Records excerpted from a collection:
=== Begin Enclosure ===

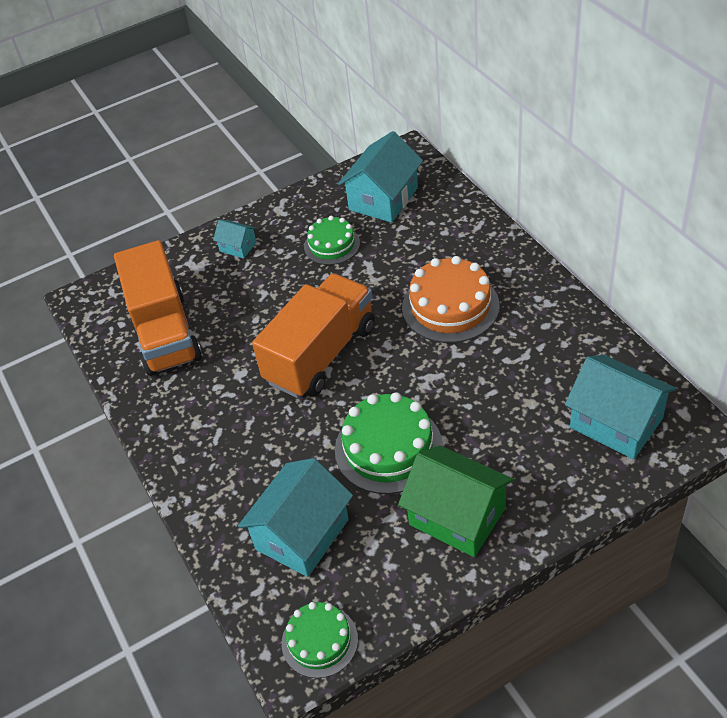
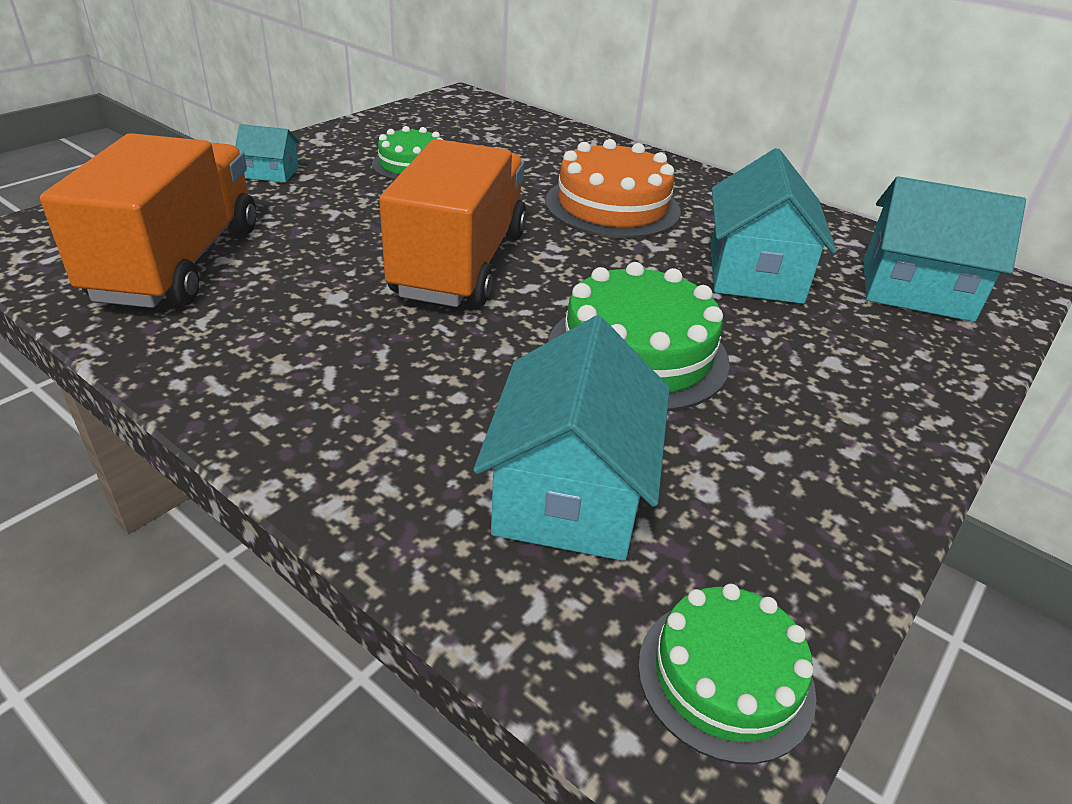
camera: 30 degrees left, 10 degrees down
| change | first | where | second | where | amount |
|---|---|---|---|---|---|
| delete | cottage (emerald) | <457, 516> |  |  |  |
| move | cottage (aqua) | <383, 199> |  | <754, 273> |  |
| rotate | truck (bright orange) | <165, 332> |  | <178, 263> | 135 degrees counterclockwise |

=== End Enclosure ===

Work request:
The images are to be left out while the entries are written out exactly.

Output of the task:
camera: 30 degrees left, 10 degrees down
| change | first | where | second | where | amount |
|---|---|---|---|---|---|
| delete | cottage (emerald) | <457, 516> |  |  |  |
| move | cottage (aqua) | <383, 199> |  | <754, 273> |  |
| rotate | truck (bright orange) | <165, 332> |  | <178, 263> | 135 degrees counterclockwise |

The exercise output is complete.